:: TASK REQUIREMENTS ::
Take the entries below and print, exactly, the stretch from the line containing "(634, 152) = (1058, 410): turquoise" through the line containing "(236, 473) = (183, 516): yellow", both included.

:: INPUT RECORDS ::
# # #

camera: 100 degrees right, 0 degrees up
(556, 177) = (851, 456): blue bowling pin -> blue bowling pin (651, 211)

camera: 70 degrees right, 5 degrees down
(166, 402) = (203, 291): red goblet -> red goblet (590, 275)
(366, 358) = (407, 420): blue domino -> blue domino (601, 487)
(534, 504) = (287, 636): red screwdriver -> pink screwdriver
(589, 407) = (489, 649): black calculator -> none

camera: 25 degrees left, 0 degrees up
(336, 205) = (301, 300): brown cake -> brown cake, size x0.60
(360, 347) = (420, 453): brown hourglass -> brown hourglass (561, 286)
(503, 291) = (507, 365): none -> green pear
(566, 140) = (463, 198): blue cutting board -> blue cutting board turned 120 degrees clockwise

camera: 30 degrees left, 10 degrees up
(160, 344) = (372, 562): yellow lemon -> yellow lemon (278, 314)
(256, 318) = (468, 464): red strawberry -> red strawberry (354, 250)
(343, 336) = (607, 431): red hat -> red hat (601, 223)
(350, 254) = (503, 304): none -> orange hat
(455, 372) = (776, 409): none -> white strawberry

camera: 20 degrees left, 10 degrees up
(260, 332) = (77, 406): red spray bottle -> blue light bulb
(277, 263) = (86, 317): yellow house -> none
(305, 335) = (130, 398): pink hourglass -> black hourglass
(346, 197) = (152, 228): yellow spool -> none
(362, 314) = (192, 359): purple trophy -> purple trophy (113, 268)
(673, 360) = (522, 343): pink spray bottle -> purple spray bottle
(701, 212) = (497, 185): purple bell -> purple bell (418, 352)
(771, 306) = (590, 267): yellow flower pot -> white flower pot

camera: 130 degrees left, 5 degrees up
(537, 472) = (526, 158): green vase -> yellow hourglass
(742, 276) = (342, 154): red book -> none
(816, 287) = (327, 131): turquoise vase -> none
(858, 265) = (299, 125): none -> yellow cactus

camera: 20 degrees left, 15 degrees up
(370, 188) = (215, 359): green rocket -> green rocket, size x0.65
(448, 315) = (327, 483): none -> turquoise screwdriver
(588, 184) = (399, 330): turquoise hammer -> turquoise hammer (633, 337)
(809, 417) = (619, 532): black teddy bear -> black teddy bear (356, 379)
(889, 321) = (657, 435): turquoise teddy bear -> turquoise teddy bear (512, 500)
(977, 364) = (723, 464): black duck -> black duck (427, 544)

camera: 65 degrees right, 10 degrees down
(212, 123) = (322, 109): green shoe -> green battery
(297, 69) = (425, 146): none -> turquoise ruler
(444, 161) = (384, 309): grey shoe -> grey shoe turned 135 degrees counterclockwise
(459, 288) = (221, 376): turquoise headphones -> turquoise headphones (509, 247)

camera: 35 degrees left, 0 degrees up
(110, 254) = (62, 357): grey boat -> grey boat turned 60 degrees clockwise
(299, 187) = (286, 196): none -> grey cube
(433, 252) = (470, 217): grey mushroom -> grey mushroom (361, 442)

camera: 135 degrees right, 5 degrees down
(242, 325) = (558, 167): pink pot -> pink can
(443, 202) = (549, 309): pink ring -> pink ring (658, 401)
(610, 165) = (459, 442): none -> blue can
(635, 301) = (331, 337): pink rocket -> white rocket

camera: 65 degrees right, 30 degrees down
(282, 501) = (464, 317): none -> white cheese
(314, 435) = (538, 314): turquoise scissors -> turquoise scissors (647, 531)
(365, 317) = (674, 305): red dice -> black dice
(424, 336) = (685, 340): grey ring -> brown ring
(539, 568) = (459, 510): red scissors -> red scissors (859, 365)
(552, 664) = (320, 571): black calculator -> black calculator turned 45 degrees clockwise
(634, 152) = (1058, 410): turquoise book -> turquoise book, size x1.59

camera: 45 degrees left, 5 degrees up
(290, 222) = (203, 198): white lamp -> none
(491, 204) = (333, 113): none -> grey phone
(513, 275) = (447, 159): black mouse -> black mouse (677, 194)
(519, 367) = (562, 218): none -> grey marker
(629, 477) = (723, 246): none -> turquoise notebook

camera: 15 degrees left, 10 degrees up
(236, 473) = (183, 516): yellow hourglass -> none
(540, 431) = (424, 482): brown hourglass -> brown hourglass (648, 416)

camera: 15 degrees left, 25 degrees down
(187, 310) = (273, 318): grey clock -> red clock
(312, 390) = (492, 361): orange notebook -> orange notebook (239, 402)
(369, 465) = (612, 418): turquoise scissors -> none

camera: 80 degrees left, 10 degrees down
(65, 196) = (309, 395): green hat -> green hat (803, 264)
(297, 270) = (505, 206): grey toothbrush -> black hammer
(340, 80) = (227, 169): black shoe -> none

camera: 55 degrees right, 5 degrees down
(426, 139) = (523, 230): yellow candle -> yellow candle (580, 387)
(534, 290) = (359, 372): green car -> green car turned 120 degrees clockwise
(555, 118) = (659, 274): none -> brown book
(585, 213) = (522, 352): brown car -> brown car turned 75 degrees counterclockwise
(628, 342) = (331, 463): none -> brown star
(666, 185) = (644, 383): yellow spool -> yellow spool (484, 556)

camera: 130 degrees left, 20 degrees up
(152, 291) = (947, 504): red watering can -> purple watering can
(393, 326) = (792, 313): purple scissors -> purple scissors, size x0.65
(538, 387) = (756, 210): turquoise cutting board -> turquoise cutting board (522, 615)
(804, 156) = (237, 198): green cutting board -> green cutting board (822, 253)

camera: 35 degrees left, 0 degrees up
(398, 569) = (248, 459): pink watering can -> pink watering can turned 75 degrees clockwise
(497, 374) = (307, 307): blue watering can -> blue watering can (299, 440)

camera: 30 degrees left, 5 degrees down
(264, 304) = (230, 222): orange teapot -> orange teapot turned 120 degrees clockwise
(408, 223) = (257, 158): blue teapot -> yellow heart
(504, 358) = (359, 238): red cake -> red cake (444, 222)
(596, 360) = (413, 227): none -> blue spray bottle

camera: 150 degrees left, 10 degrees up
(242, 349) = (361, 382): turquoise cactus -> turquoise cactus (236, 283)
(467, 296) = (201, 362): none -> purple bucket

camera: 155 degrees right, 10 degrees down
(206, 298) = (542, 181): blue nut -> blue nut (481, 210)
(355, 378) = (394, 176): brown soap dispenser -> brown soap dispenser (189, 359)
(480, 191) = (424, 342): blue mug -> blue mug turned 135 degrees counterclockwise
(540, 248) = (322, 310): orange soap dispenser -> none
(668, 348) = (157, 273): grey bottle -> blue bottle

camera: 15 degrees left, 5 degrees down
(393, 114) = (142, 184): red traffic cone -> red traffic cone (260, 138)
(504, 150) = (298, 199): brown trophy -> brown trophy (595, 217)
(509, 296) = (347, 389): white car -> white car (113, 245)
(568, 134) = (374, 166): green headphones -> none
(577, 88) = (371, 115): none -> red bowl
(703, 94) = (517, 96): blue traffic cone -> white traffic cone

# # #

:: ANSWER BOX ::
(634, 152) = (1058, 410): turquoise book -> turquoise book, size x1.59

camera: 45 degrees left, 5 degrees up
(290, 222) = (203, 198): white lamp -> none
(491, 204) = (333, 113): none -> grey phone
(513, 275) = (447, 159): black mouse -> black mouse (677, 194)
(519, 367) = (562, 218): none -> grey marker
(629, 477) = (723, 246): none -> turquoise notebook

camera: 15 degrees left, 10 degrees up
(236, 473) = (183, 516): yellow hourglass -> none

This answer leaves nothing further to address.